• **EXTRACTED INFORMATION**:

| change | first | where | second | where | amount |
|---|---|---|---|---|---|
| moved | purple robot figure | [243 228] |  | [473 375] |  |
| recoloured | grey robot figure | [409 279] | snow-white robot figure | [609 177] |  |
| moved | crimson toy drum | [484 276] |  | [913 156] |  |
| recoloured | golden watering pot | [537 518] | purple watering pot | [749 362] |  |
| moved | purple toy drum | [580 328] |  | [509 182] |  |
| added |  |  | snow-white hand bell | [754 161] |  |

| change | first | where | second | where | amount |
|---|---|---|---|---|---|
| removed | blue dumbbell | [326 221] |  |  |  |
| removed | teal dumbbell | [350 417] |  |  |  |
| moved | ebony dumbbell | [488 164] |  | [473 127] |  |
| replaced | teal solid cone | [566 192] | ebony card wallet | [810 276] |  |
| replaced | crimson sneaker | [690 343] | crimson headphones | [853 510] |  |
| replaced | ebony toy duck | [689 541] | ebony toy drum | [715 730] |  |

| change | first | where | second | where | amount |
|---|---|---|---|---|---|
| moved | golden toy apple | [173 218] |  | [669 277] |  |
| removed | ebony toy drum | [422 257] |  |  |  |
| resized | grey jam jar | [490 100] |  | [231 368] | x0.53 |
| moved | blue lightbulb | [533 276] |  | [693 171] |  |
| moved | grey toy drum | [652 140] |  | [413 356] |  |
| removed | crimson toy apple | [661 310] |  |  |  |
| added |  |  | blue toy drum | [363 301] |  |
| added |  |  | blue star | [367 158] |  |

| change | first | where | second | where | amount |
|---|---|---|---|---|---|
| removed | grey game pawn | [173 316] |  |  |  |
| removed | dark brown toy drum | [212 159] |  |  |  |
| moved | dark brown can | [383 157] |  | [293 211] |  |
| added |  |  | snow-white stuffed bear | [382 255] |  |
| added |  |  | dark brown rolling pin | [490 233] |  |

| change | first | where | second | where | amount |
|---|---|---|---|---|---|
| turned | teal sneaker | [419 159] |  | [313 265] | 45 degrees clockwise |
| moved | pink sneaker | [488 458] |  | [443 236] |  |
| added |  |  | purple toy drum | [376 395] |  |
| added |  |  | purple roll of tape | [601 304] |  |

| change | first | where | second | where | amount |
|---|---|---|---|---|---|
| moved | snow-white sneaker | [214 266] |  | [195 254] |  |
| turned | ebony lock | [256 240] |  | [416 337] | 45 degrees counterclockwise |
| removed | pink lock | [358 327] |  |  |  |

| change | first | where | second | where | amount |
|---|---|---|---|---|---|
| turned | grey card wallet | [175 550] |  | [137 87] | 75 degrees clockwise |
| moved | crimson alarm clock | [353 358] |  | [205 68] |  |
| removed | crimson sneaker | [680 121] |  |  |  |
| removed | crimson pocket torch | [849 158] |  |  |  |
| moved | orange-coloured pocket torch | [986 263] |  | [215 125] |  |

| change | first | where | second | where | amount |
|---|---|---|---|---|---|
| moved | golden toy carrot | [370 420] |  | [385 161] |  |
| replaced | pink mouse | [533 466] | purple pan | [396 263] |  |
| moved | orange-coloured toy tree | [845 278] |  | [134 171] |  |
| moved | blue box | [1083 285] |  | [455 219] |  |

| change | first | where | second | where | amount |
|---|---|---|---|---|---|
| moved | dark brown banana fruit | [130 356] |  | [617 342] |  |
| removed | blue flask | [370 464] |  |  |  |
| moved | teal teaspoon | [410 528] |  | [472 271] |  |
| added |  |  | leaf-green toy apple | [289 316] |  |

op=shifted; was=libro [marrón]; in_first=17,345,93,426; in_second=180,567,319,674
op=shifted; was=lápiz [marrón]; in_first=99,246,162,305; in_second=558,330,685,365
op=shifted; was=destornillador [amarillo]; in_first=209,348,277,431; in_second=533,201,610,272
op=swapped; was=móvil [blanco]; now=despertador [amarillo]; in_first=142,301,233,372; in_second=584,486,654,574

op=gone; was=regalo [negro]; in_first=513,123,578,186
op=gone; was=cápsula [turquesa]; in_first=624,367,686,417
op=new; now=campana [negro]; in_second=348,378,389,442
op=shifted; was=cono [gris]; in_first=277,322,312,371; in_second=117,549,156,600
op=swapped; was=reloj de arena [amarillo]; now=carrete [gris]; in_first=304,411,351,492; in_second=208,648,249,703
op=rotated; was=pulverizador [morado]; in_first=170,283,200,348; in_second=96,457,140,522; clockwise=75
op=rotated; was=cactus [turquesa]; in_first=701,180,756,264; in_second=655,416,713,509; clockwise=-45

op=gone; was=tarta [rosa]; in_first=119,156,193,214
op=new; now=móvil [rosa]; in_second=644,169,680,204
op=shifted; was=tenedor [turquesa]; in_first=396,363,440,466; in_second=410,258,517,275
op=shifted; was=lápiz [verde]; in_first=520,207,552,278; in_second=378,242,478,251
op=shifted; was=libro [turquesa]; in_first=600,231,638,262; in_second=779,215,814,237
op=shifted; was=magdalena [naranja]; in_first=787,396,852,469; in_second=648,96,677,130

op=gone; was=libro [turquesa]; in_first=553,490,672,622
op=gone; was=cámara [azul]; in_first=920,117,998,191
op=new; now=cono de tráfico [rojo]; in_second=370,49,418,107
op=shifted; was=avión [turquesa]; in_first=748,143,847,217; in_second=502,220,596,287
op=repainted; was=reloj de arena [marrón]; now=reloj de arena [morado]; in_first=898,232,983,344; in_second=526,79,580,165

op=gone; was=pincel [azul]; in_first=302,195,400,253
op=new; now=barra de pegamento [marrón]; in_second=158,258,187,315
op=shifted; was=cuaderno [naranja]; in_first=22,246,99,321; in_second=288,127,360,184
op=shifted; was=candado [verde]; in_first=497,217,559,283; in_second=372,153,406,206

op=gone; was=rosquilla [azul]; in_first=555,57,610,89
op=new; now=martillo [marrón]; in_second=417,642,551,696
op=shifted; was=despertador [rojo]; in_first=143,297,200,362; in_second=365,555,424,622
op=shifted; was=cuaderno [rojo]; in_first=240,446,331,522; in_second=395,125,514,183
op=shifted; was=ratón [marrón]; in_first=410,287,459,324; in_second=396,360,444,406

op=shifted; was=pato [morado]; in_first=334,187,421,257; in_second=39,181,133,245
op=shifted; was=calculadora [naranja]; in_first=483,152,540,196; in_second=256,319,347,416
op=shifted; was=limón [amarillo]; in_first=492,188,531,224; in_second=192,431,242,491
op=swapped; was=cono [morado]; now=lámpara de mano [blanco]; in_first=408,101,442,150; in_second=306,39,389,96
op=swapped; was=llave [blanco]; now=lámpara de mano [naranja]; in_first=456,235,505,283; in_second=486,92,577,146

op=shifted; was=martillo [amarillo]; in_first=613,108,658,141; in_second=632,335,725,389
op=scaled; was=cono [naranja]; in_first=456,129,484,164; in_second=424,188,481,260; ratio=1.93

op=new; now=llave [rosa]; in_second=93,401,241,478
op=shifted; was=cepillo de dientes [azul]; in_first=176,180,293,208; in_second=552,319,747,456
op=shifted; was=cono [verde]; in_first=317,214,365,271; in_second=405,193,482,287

• **WHAT YOU SHOULD DO**: Copy every line of the listing containing the string "recoloured".

• **TASK OUTPUT**:
| recoloured | grey robot figure | [409 279] | snow-white robot figure | [609 177] |  |
| recoloured | golden watering pot | [537 518] | purple watering pot | [749 362] |  |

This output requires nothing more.